Everything from the line containing "pos1: [629, 73]" through the last line of the data below should be given again exactly, both end lines included and nothing more.

▶ [Records for the task]
###

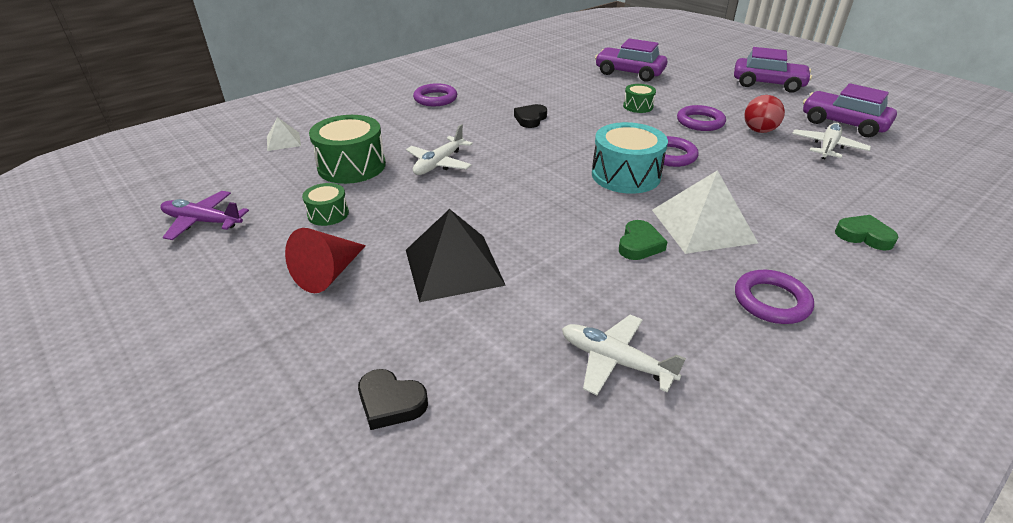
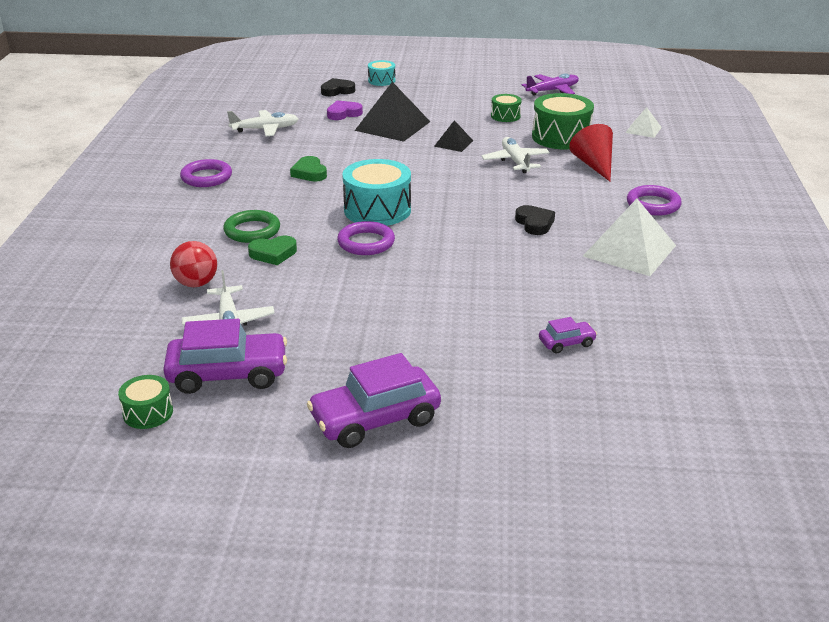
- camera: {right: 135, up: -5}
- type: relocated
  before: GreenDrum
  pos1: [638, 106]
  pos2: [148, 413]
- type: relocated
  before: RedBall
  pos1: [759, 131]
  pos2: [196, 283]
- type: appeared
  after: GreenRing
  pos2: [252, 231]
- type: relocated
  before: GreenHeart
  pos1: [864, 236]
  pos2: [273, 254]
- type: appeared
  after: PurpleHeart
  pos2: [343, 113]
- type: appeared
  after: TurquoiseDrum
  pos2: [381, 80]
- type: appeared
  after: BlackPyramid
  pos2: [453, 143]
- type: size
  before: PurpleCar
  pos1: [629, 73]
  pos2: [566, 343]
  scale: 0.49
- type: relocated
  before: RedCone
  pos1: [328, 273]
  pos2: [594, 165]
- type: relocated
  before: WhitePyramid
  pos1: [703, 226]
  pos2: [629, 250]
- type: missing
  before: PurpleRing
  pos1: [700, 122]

###

▶ [Task result]
  pos1: [629, 73]
  pos2: [566, 343]
  scale: 0.49
- type: relocated
  before: RedCone
  pos1: [328, 273]
  pos2: [594, 165]
- type: relocated
  before: WhitePyramid
  pos1: [703, 226]
  pos2: [629, 250]
- type: missing
  before: PurpleRing
  pos1: [700, 122]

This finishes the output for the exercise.